# HOW TO COMPLETE THIS TASK
Repeat exactly, and only, the lines below starting at the line that contains "turquoise spray bottle: 2 -> 4" and ending at the line that contains "turquoise clock: 4 -> 3", inclusive of both.

Object tracking records:

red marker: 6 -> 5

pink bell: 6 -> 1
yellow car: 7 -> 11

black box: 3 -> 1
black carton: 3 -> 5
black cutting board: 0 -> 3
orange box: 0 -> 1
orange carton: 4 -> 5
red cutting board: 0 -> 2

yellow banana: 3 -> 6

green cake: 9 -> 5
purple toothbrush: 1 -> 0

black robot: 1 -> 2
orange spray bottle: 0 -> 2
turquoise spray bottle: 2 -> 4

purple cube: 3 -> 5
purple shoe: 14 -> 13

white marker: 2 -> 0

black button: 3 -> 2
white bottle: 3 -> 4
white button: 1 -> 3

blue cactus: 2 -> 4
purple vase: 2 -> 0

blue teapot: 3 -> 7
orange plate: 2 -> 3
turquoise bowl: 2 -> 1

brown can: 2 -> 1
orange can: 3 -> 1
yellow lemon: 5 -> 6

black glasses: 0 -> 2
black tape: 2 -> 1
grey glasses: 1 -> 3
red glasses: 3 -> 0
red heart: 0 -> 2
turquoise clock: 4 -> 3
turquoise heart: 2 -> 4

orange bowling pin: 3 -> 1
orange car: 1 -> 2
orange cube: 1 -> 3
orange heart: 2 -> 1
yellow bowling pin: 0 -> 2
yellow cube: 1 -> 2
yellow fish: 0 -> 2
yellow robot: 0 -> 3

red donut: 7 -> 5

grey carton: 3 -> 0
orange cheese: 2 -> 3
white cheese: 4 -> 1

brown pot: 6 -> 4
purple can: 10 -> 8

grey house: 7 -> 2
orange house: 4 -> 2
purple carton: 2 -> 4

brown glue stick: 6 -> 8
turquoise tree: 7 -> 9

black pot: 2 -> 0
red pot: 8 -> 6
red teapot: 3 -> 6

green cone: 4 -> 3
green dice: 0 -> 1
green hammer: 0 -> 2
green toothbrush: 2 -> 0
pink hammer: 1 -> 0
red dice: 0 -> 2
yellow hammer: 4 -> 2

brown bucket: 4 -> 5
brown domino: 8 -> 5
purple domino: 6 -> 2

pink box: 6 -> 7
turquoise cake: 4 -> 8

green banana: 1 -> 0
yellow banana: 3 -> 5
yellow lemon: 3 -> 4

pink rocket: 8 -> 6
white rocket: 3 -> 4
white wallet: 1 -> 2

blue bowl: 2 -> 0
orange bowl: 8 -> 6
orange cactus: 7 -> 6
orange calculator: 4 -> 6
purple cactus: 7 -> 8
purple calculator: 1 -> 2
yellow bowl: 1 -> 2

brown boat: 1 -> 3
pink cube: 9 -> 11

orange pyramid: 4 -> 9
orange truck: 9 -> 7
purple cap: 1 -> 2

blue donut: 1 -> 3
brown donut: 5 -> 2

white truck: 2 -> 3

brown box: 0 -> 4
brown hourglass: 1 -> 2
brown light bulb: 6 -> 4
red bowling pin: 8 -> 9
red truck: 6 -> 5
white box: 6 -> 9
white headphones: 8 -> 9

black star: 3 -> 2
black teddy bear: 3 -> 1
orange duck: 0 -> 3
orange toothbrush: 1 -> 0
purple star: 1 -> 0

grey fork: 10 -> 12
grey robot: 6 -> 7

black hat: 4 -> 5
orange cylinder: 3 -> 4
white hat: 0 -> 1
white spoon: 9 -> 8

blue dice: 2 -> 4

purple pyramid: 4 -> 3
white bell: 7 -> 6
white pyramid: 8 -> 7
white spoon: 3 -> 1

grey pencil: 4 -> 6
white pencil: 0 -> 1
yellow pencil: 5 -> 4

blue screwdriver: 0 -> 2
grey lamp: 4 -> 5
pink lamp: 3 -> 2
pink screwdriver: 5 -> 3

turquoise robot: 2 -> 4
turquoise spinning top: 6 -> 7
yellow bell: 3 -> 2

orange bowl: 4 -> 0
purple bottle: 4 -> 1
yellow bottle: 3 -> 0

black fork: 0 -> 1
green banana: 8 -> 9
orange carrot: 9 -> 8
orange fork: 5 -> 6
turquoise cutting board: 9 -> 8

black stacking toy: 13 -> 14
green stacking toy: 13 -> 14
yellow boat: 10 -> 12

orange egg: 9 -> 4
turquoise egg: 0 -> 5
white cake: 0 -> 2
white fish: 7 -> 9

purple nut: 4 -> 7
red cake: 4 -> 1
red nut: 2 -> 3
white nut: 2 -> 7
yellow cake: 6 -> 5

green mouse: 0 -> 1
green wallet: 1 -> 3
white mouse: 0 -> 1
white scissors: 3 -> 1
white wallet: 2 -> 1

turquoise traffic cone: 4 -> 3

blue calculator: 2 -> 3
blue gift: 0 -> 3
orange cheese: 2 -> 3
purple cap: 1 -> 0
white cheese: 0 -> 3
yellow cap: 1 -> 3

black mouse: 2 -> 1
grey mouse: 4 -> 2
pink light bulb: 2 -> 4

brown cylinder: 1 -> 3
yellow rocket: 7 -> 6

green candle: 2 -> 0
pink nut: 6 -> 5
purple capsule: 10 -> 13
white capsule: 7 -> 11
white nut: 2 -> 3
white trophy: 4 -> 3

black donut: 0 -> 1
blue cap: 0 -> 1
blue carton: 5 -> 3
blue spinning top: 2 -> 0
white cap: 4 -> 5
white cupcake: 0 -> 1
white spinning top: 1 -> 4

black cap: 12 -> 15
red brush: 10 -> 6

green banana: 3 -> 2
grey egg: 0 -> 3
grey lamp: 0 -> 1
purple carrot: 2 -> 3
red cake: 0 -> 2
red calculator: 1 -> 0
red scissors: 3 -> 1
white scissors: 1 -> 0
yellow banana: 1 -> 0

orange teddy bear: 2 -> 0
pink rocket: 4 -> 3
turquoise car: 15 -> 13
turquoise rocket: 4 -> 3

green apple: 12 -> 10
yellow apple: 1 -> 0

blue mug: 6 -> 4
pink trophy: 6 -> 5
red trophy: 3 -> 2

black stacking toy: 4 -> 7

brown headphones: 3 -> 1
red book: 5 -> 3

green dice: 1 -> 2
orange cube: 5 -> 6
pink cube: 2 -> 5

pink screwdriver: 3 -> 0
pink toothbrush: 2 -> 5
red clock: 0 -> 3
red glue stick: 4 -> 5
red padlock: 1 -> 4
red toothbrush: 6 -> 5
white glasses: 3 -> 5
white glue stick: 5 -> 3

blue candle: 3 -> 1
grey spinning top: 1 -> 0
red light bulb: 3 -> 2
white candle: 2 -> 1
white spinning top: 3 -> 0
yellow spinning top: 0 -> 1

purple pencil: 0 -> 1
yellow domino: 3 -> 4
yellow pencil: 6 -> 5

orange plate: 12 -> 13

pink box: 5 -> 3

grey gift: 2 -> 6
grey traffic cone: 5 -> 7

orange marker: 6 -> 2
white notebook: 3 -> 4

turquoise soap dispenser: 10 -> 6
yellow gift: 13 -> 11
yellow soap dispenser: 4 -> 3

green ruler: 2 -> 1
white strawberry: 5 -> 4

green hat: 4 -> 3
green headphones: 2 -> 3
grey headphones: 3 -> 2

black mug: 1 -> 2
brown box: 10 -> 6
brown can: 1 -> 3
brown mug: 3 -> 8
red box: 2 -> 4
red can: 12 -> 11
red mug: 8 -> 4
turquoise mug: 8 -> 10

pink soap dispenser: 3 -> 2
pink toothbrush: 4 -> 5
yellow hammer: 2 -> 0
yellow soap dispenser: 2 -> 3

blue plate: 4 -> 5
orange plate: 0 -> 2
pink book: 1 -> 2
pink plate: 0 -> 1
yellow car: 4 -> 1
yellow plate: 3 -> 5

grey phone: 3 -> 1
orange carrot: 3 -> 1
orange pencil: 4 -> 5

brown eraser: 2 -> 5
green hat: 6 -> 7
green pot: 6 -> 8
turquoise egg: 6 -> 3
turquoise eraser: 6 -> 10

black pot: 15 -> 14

# RESPONSE TO THIS TASK
turquoise spray bottle: 2 -> 4

purple cube: 3 -> 5
purple shoe: 14 -> 13

white marker: 2 -> 0

black button: 3 -> 2
white bottle: 3 -> 4
white button: 1 -> 3

blue cactus: 2 -> 4
purple vase: 2 -> 0

blue teapot: 3 -> 7
orange plate: 2 -> 3
turquoise bowl: 2 -> 1

brown can: 2 -> 1
orange can: 3 -> 1
yellow lemon: 5 -> 6

black glasses: 0 -> 2
black tape: 2 -> 1
grey glasses: 1 -> 3
red glasses: 3 -> 0
red heart: 0 -> 2
turquoise clock: 4 -> 3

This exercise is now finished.